(Spatial object tracking data)
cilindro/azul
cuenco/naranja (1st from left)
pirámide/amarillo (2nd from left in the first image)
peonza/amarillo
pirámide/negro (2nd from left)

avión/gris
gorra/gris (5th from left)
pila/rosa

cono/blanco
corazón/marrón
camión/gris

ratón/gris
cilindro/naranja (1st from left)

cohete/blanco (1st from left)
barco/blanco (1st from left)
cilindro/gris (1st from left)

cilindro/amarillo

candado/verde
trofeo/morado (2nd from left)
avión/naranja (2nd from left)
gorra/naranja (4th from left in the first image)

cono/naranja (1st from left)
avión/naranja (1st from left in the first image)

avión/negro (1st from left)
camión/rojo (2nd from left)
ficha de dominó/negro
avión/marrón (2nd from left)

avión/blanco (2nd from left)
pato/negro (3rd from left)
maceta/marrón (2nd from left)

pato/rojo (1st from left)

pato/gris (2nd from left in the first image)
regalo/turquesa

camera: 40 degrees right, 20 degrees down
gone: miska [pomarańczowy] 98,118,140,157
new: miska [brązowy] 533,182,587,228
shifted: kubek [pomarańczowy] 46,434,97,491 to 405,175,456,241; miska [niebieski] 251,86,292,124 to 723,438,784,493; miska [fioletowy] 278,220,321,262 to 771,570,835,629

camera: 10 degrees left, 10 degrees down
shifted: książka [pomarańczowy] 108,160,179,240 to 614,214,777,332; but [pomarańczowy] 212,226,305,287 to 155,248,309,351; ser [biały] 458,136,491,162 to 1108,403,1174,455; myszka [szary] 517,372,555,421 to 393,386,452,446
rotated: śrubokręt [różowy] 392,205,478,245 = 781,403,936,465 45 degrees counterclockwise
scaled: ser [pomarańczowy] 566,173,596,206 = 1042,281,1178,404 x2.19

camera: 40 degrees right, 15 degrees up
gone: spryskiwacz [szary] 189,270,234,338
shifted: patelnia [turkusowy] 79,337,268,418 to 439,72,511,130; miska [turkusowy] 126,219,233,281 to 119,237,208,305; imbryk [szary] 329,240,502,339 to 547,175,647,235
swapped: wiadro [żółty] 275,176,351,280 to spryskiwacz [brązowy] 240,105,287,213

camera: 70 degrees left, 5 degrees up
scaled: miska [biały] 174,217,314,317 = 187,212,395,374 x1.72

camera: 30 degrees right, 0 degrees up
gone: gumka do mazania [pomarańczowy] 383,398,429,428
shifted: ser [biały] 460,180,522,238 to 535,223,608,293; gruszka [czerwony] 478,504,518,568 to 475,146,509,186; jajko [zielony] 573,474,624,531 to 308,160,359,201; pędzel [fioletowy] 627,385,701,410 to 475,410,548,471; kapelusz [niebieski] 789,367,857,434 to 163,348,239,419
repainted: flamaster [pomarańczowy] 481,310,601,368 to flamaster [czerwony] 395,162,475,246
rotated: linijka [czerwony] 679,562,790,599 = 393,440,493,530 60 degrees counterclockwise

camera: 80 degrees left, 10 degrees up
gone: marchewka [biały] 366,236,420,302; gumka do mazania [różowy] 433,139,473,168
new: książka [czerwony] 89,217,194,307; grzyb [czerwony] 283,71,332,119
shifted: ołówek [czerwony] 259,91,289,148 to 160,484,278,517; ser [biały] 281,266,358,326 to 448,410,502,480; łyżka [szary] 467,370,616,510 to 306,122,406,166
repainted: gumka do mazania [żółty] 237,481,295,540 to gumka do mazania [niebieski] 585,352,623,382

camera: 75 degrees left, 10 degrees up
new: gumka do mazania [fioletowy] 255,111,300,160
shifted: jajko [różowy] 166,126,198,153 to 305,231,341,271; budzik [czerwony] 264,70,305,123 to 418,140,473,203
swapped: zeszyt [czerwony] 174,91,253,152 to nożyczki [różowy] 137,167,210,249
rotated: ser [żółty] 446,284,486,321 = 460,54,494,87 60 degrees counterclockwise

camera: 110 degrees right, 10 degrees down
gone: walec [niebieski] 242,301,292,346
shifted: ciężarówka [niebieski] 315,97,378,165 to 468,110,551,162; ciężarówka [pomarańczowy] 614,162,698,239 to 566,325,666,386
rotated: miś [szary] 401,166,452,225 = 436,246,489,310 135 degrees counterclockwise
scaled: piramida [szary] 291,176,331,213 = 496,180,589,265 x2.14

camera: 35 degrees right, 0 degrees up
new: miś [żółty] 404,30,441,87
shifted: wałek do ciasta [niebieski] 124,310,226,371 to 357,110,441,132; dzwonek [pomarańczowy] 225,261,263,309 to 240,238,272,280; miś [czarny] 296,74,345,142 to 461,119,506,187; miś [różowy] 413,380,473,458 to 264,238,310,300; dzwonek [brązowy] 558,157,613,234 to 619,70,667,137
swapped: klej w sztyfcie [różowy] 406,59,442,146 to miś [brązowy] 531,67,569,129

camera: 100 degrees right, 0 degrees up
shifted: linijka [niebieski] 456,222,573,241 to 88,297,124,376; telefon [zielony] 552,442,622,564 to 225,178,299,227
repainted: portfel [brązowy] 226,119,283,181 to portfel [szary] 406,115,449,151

- _Exercise aim_
Each line of the records above should be copied exactly.

- _Response box_
cilindro/azul
cuenco/naranja (1st from left)
pirámide/amarillo (2nd from left in the first image)
peonza/amarillo
pirámide/negro (2nd from left)

avión/gris
gorra/gris (5th from left)
pila/rosa

cono/blanco
corazón/marrón
camión/gris

ratón/gris
cilindro/naranja (1st from left)

cohete/blanco (1st from left)
barco/blanco (1st from left)
cilindro/gris (1st from left)

cilindro/amarillo

candado/verde
trofeo/morado (2nd from left)
avión/naranja (2nd from left)
gorra/naranja (4th from left in the first image)

cono/naranja (1st from left)
avión/naranja (1st from left in the first image)

avión/negro (1st from left)
camión/rojo (2nd from left)
ficha de dominó/negro
avión/marrón (2nd from left)

avión/blanco (2nd from left)
pato/negro (3rd from left)
maceta/marrón (2nd from left)

pato/rojo (1st from left)

pato/gris (2nd from left in the first image)
regalo/turquesa

camera: 40 degrees right, 20 degrees down
gone: miska [pomarańczowy] 98,118,140,157
new: miska [brązowy] 533,182,587,228
shifted: kubek [pomarańczowy] 46,434,97,491 to 405,175,456,241; miska [niebieski] 251,86,292,124 to 723,438,784,493; miska [fioletowy] 278,220,321,262 to 771,570,835,629

camera: 10 degrees left, 10 degrees down
shifted: książka [pomarańczowy] 108,160,179,240 to 614,214,777,332; but [pomarańczowy] 212,226,305,287 to 155,248,309,351; ser [biały] 458,136,491,162 to 1108,403,1174,455; myszka [szary] 517,372,555,421 to 393,386,452,446
rotated: śrubokręt [różowy] 392,205,478,245 = 781,403,936,465 45 degrees counterclockwise
scaled: ser [pomarańczowy] 566,173,596,206 = 1042,281,1178,404 x2.19

camera: 40 degrees right, 15 degrees up
gone: spryskiwacz [szary] 189,270,234,338
shifted: patelnia [turkusowy] 79,337,268,418 to 439,72,511,130; miska [turkusowy] 126,219,233,281 to 119,237,208,305; imbryk [szary] 329,240,502,339 to 547,175,647,235
swapped: wiadro [żółty] 275,176,351,280 to spryskiwacz [brązowy] 240,105,287,213

camera: 70 degrees left, 5 degrees up
scaled: miska [biały] 174,217,314,317 = 187,212,395,374 x1.72

camera: 30 degrees right, 0 degrees up
gone: gumka do mazania [pomarańczowy] 383,398,429,428
shifted: ser [biały] 460,180,522,238 to 535,223,608,293; gruszka [czerwony] 478,504,518,568 to 475,146,509,186; jajko [zielony] 573,474,624,531 to 308,160,359,201; pędzel [fioletowy] 627,385,701,410 to 475,410,548,471; kapelusz [niebieski] 789,367,857,434 to 163,348,239,419
repainted: flamaster [pomarańczowy] 481,310,601,368 to flamaster [czerwony] 395,162,475,246
rotated: linijka [czerwony] 679,562,790,599 = 393,440,493,530 60 degrees counterclockwise

camera: 80 degrees left, 10 degrees up
gone: marchewka [biały] 366,236,420,302; gumka do mazania [różowy] 433,139,473,168
new: książka [czerwony] 89,217,194,307; grzyb [czerwony] 283,71,332,119
shifted: ołówek [czerwony] 259,91,289,148 to 160,484,278,517; ser [biały] 281,266,358,326 to 448,410,502,480; łyżka [szary] 467,370,616,510 to 306,122,406,166
repainted: gumka do mazania [żółty] 237,481,295,540 to gumka do mazania [niebieski] 585,352,623,382

camera: 75 degrees left, 10 degrees up
new: gumka do mazania [fioletowy] 255,111,300,160
shifted: jajko [różowy] 166,126,198,153 to 305,231,341,271; budzik [czerwony] 264,70,305,123 to 418,140,473,203
swapped: zeszyt [czerwony] 174,91,253,152 to nożyczki [różowy] 137,167,210,249
rotated: ser [żółty] 446,284,486,321 = 460,54,494,87 60 degrees counterclockwise

camera: 110 degrees right, 10 degrees down
gone: walec [niebieski] 242,301,292,346
shifted: ciężarówka [niebieski] 315,97,378,165 to 468,110,551,162; ciężarówka [pomarańczowy] 614,162,698,239 to 566,325,666,386
rotated: miś [szary] 401,166,452,225 = 436,246,489,310 135 degrees counterclockwise
scaled: piramida [szary] 291,176,331,213 = 496,180,589,265 x2.14

camera: 35 degrees right, 0 degrees up
new: miś [żółty] 404,30,441,87
shifted: wałek do ciasta [niebieski] 124,310,226,371 to 357,110,441,132; dzwonek [pomarańczowy] 225,261,263,309 to 240,238,272,280; miś [czarny] 296,74,345,142 to 461,119,506,187; miś [różowy] 413,380,473,458 to 264,238,310,300; dzwonek [brązowy] 558,157,613,234 to 619,70,667,137
swapped: klej w sztyfcie [różowy] 406,59,442,146 to miś [brązowy] 531,67,569,129

camera: 100 degrees right, 0 degrees up
shifted: linijka [niebieski] 456,222,573,241 to 88,297,124,376; telefon [zielony] 552,442,622,564 to 225,178,299,227
repainted: portfel [brązowy] 226,119,283,181 to portfel [szary] 406,115,449,151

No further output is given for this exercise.